**What the task requires:**
Show every line of the data below that contains the word "outside". Matching is case-sensitive.

**Spatial reasoning records:**
┌──

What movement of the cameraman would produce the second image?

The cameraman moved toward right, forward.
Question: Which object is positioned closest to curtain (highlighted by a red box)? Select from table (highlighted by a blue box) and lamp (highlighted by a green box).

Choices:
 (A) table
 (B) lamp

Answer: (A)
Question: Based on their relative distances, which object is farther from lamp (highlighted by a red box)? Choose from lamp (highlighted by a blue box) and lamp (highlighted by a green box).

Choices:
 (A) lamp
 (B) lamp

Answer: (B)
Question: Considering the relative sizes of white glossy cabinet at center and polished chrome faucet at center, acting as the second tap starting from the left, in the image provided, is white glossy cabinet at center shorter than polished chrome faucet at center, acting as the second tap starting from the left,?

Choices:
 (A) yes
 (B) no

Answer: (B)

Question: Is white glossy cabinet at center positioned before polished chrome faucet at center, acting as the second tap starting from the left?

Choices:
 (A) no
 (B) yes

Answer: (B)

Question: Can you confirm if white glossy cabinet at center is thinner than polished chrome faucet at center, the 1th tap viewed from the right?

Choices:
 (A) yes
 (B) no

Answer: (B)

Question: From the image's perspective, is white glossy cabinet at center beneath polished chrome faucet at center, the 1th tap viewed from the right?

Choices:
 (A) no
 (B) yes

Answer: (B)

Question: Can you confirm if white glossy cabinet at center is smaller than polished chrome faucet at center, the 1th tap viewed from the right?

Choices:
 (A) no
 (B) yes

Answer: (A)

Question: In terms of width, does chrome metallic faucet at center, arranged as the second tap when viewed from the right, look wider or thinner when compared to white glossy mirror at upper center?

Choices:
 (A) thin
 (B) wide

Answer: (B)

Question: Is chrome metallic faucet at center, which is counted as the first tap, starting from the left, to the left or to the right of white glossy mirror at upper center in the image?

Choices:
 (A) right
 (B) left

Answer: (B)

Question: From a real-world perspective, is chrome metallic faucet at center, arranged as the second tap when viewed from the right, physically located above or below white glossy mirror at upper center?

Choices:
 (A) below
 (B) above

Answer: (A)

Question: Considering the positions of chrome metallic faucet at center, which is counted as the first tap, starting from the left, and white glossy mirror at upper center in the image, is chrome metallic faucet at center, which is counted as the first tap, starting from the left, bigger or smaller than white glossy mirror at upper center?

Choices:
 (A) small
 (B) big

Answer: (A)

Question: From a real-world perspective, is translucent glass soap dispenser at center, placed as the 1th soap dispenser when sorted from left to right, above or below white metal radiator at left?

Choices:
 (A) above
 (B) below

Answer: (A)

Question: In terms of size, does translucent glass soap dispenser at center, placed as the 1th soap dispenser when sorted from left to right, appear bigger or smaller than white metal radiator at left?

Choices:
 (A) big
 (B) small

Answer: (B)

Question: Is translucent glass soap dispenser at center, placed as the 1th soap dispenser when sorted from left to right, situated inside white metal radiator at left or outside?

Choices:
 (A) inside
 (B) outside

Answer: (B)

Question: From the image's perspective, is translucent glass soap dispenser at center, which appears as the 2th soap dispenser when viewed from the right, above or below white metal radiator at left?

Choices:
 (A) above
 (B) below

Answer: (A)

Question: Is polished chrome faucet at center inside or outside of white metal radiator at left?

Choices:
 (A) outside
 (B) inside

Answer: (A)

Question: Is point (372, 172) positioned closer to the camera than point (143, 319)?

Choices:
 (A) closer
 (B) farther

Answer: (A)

└──

**Completed exercise:**
Question: Is translucent glass soap dispenser at center, placed as the 1th soap dispenser when sorted from left to right, situated inside white metal radiator at left or outside?
 (B) outside
Question: Is polished chrome faucet at center inside or outside of white metal radiator at left?
 (A) outside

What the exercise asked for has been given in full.